§ Goal:
Could you copy the listing below word for word, starting at the line that has "You are planning" and stopping after the line that has "You should position"? Leave the pictures out of your answer.

Image-based spatial reasoning data:
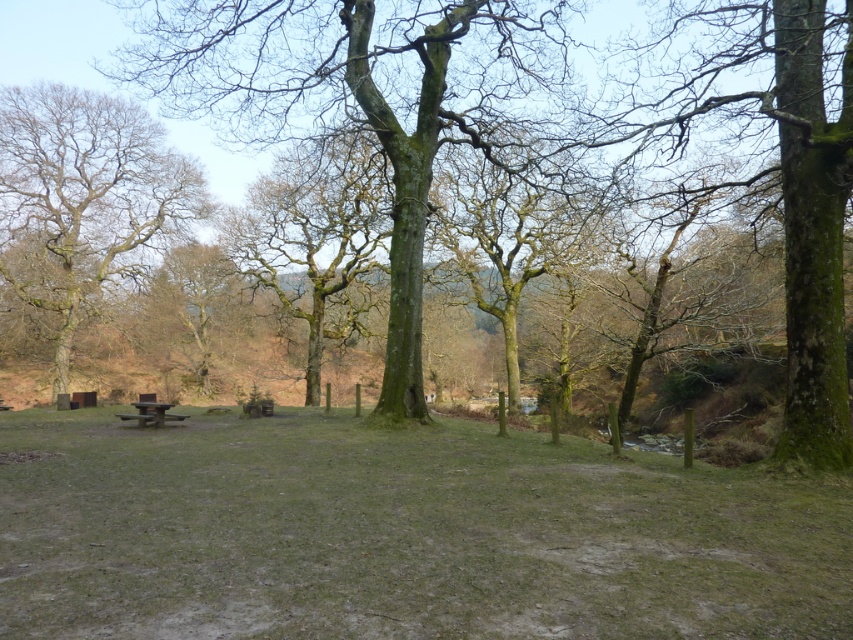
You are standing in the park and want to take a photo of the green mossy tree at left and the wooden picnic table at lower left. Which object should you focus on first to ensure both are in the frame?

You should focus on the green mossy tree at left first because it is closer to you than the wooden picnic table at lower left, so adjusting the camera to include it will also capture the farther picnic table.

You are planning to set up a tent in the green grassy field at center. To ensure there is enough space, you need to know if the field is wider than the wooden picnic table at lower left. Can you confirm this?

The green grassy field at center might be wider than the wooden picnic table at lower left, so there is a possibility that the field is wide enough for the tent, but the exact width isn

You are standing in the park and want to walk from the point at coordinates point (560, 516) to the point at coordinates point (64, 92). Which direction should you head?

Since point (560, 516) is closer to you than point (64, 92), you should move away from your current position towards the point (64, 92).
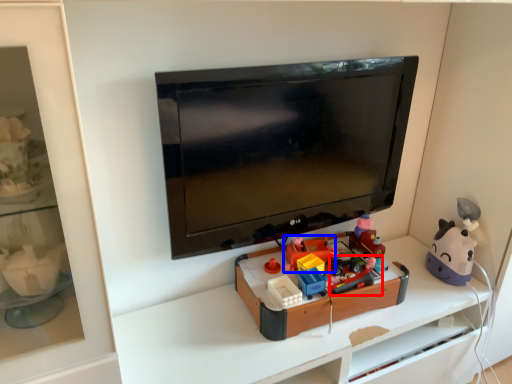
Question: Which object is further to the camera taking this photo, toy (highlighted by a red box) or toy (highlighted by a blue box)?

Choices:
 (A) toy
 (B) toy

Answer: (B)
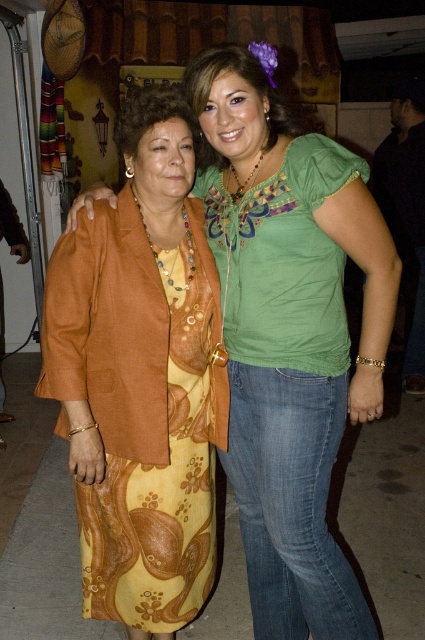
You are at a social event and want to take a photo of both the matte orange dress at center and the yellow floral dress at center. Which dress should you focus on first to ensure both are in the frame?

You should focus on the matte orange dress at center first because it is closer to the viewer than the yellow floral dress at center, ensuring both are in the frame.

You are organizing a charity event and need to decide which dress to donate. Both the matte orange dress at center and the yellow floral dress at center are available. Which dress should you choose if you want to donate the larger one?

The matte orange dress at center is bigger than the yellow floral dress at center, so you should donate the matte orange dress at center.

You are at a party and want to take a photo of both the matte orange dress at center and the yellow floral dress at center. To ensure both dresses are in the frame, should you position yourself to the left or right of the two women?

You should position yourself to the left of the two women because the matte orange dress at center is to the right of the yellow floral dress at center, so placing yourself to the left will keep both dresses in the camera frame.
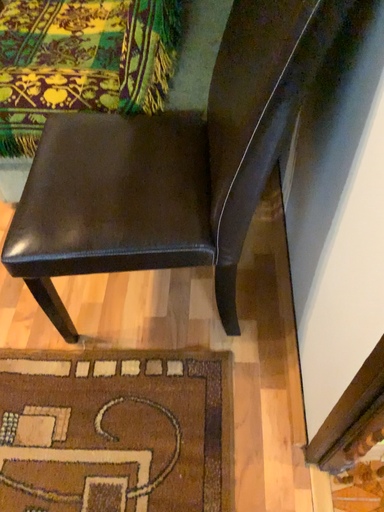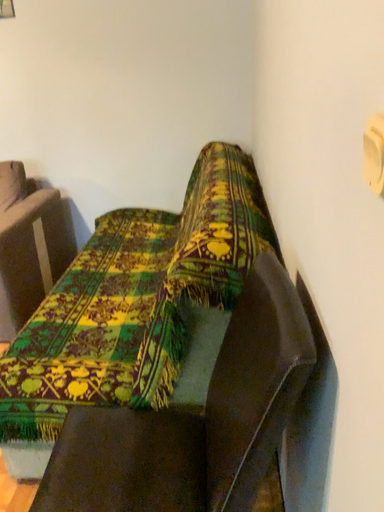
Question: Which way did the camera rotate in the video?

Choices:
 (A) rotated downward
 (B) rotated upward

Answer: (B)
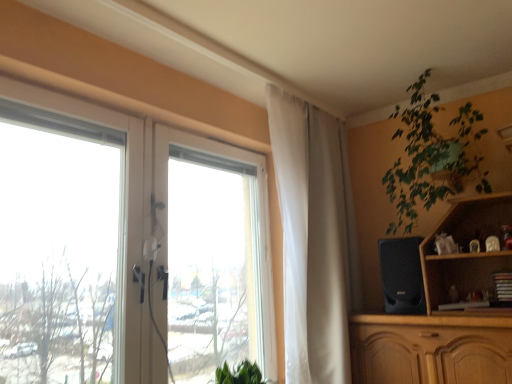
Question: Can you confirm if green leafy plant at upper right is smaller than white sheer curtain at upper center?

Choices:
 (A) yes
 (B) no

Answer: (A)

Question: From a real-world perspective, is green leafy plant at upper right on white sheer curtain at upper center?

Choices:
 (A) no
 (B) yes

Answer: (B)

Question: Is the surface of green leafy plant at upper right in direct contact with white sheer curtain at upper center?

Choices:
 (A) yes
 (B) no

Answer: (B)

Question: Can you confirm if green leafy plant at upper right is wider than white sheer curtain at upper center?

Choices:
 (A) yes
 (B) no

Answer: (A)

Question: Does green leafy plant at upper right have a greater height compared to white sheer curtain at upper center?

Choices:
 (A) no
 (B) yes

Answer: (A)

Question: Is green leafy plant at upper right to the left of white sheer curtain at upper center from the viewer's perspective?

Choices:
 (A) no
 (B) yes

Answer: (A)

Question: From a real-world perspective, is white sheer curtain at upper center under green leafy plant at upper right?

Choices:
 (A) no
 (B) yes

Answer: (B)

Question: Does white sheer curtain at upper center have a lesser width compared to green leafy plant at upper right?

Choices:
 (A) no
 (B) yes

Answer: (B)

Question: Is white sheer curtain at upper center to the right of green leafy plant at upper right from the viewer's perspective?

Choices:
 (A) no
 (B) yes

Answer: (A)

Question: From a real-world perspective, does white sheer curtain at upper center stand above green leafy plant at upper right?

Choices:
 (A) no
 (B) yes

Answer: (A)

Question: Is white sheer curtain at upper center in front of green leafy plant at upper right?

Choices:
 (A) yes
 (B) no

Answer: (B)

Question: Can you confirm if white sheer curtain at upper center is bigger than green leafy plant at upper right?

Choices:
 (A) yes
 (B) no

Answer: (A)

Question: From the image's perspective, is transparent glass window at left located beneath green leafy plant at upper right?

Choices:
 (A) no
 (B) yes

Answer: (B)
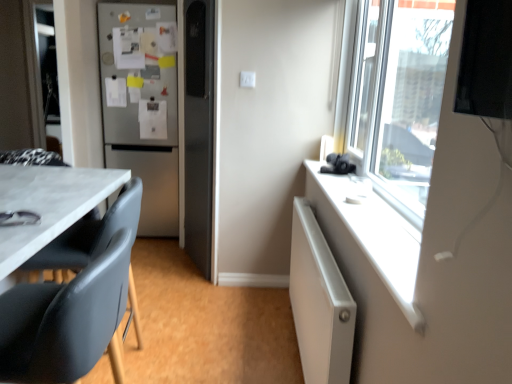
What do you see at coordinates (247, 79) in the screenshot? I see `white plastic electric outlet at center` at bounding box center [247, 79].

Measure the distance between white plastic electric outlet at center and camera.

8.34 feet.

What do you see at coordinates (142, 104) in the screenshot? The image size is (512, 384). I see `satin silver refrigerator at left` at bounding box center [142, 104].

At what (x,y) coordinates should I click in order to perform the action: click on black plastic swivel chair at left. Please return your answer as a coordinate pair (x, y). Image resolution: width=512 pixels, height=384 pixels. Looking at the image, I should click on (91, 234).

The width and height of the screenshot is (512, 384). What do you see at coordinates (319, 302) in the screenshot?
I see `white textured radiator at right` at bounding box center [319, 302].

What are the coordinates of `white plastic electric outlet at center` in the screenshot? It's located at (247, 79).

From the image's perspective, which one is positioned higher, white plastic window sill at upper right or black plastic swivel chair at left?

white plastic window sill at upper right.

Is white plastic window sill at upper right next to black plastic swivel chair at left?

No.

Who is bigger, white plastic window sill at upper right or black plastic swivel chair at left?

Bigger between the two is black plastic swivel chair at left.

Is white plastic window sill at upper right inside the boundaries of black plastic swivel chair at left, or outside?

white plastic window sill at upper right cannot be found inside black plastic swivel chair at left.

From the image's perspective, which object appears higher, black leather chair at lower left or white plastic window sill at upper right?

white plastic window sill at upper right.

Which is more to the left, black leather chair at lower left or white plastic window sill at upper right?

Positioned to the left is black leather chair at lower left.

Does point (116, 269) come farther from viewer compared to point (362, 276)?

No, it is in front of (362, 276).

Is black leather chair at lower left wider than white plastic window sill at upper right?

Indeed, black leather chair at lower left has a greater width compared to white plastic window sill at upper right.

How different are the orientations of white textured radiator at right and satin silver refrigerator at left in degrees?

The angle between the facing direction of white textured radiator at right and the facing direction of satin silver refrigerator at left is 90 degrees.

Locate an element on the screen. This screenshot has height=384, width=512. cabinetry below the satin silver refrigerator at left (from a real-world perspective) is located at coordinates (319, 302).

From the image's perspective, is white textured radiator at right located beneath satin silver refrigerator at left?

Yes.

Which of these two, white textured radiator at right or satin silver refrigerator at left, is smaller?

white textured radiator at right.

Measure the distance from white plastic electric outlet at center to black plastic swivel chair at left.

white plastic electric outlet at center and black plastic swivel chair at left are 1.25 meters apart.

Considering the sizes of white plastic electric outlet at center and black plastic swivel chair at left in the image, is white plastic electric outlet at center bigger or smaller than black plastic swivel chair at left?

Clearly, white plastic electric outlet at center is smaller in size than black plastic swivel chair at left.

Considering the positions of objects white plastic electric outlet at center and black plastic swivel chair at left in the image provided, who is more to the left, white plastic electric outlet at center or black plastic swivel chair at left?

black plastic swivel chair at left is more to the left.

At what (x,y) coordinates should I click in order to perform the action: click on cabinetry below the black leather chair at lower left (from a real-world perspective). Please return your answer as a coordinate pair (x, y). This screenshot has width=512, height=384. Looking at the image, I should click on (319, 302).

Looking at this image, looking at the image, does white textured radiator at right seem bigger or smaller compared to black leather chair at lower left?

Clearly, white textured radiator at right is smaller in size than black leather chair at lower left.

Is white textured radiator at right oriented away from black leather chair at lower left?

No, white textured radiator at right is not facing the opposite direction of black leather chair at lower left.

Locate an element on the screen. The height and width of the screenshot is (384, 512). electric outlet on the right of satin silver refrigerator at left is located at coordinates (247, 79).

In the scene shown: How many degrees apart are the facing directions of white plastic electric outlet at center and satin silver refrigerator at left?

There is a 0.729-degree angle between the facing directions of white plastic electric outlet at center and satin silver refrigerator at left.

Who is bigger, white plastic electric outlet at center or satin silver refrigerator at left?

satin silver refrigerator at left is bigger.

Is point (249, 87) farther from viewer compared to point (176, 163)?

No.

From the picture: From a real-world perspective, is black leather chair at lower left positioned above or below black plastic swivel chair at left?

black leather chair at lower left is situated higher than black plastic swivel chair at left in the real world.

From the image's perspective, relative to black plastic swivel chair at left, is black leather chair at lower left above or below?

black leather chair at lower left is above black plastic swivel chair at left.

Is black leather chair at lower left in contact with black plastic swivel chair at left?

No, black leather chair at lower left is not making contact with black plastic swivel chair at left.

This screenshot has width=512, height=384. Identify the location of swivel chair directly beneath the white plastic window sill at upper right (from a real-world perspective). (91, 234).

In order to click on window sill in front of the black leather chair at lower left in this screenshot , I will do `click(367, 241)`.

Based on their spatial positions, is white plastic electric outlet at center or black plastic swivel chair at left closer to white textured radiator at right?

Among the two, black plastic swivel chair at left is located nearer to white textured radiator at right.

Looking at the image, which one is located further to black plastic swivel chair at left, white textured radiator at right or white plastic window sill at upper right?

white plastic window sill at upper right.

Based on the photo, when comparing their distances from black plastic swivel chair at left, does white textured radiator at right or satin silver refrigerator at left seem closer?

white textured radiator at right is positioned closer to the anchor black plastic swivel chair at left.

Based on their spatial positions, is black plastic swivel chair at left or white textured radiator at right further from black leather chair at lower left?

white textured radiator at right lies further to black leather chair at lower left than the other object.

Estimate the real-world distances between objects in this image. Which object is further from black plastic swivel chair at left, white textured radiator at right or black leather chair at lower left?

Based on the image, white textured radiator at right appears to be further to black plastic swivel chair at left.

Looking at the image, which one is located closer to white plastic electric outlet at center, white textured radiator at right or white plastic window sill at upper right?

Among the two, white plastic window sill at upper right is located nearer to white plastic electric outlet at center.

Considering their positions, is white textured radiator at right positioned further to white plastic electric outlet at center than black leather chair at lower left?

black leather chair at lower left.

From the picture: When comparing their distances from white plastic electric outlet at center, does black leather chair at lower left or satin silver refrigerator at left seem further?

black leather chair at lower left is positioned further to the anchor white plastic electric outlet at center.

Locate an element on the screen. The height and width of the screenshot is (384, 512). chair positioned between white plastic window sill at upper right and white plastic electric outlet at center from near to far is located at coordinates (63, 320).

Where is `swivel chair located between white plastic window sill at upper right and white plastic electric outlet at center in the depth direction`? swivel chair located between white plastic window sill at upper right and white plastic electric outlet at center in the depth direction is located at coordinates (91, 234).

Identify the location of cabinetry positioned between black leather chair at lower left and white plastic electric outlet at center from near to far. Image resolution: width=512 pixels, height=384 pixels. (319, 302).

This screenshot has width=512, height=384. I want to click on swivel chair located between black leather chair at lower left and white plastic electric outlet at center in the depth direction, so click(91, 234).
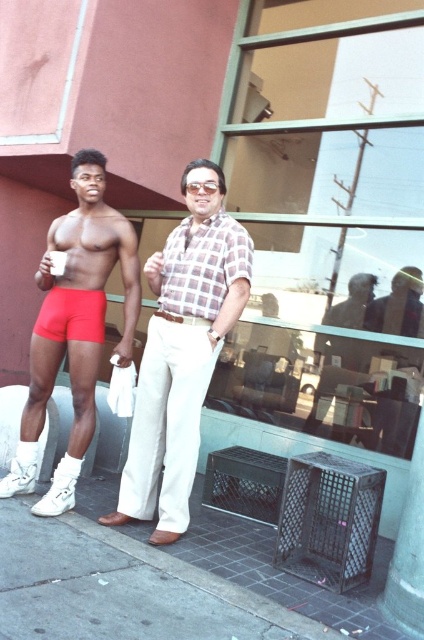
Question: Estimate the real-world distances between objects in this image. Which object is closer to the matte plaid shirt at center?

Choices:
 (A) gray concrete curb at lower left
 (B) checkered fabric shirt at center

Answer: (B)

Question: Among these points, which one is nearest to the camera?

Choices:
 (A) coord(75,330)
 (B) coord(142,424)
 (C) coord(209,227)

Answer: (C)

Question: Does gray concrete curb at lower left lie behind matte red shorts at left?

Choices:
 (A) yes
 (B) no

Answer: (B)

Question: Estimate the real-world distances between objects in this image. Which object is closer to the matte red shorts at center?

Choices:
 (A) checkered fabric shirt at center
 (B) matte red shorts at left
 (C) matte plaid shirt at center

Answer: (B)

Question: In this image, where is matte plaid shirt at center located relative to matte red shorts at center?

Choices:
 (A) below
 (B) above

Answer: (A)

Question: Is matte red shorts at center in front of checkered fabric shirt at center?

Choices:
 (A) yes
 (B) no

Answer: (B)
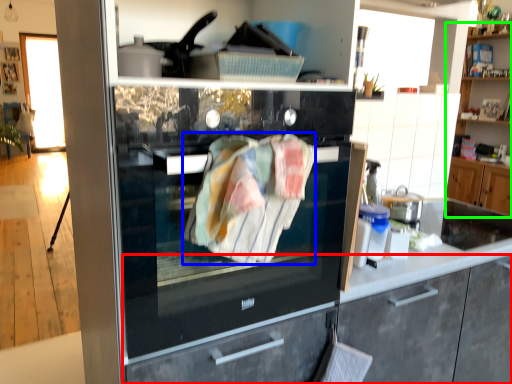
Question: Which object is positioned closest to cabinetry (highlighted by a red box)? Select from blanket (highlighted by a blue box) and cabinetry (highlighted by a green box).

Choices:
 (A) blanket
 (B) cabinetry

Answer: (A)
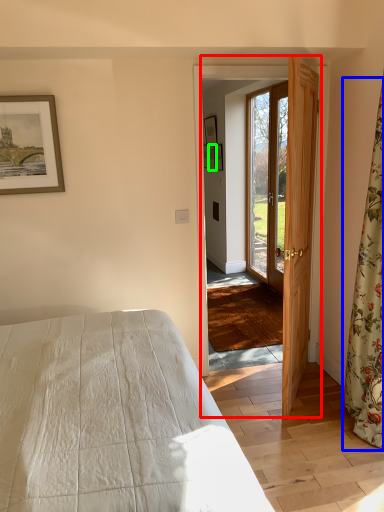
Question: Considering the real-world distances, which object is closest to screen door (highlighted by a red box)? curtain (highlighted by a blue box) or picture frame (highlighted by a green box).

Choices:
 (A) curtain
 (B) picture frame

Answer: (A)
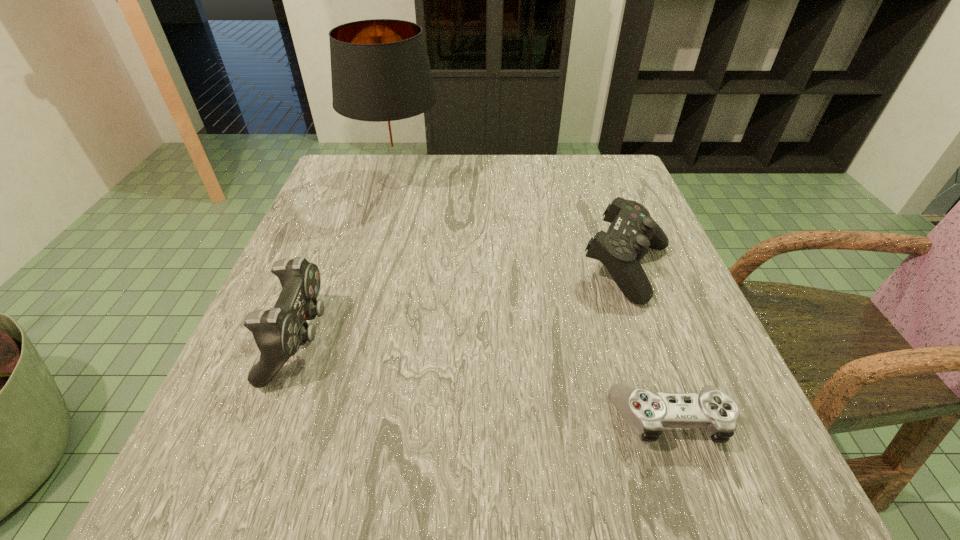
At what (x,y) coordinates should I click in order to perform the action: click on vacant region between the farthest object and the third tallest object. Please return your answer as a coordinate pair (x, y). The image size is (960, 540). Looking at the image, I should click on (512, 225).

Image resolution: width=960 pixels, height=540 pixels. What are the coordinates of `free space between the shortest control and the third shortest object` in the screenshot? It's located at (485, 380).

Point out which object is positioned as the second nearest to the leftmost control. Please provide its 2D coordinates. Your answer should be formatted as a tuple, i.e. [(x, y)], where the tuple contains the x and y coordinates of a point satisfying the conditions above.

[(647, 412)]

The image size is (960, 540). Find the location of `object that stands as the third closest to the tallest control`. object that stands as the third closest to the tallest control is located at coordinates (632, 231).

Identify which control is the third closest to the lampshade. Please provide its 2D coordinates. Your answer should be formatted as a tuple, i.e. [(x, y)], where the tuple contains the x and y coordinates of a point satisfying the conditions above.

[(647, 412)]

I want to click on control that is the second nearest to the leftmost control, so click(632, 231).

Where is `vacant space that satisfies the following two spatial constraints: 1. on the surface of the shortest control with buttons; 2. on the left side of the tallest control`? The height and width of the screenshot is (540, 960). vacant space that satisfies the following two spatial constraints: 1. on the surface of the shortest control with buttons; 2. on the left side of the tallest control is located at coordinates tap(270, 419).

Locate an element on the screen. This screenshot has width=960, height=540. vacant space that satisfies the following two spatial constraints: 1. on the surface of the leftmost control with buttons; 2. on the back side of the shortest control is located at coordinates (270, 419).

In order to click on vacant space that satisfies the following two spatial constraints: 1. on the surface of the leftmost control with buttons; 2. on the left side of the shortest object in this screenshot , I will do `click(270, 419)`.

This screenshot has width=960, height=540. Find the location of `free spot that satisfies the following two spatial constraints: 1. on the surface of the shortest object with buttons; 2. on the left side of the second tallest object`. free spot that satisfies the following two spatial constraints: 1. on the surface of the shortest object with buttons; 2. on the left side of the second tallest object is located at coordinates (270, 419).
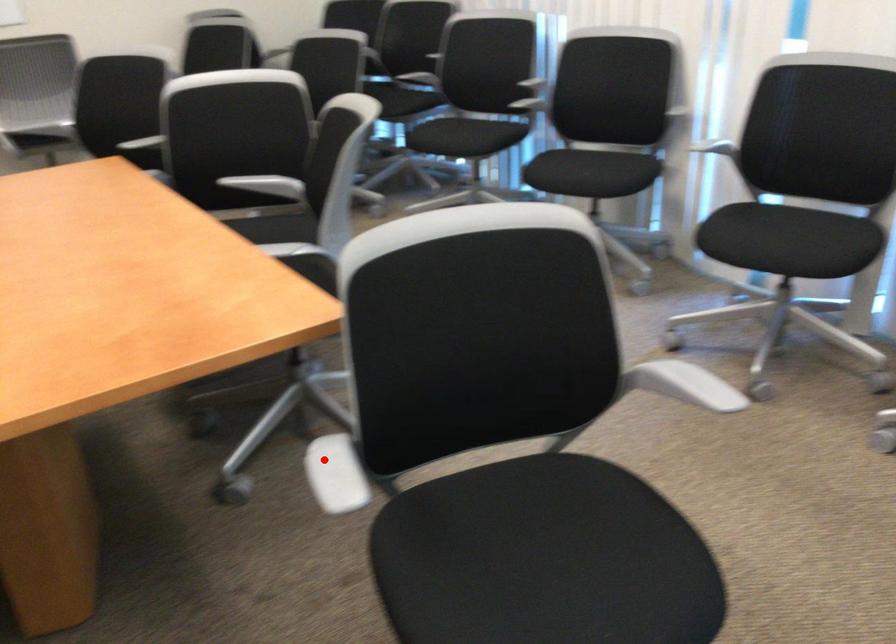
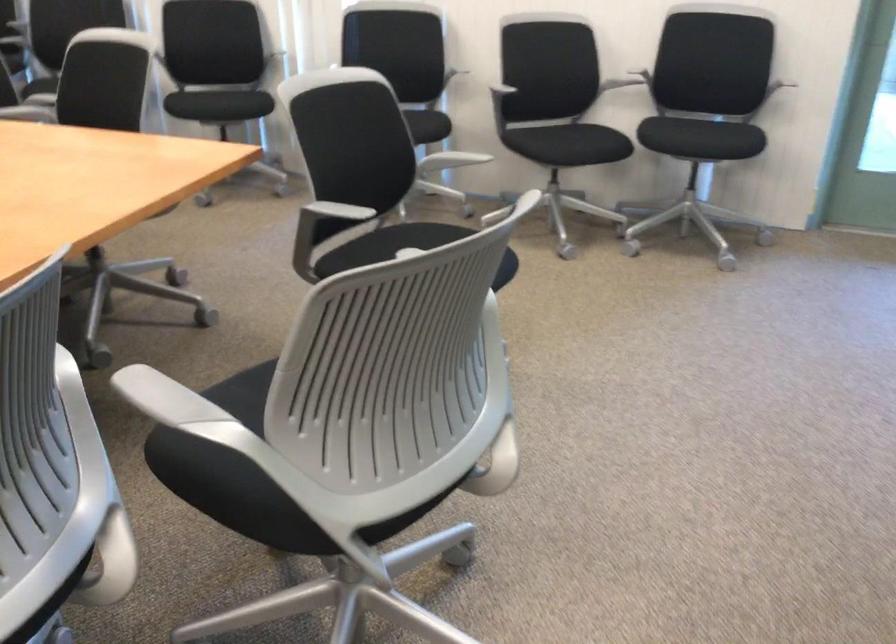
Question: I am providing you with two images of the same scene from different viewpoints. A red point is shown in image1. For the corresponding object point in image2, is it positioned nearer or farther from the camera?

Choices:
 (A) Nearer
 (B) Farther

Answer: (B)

§ Correct answer:
You are planning to set up a tent in the green grassy field at center. To ensure there is enough space, you need to know if the field is wider than the wooden picnic table at lower left. Can you confirm this?

The green grassy field at center might be wider than the wooden picnic table at lower left, so there is a possibility that the field is wide enough for the tent, but the exact width isn

You are standing in the park and want to walk from the point at coordinates point (560, 516) to the point at coordinates point (64, 92). Which direction should you head?

Since point (560, 516) is closer to you than point (64, 92), you should move away from your current position towards the point (64, 92).
Question: Which object is further to the camera taking this photo, toy (highlighted by a red box) or toy (highlighted by a blue box)?

Choices:
 (A) toy
 (B) toy

Answer: (B)
You are at a social event and want to take a photo of both the matte orange dress at center and the yellow floral dress at center. Which dress should you focus on first to ensure both are in the frame?

You should focus on the matte orange dress at center first because it is closer to the viewer than the yellow floral dress at center, ensuring both are in the frame.

You are organizing a charity event and need to decide which dress to donate. Both the matte orange dress at center and the yellow floral dress at center are available. Which dress should you choose if you want to donate the larger one?

The matte orange dress at center is bigger than the yellow floral dress at center, so you should donate the matte orange dress at center.

You are at a party and want to take a photo of both the matte orange dress at center and the yellow floral dress at center. To ensure both dresses are in the frame, should you position yourself to the left or right of the two women?

You should position yourself to the left of the two women because the matte orange dress at center is to the right of the yellow floral dress at center, so placing yourself to the left will keep both dresses in the camera frame.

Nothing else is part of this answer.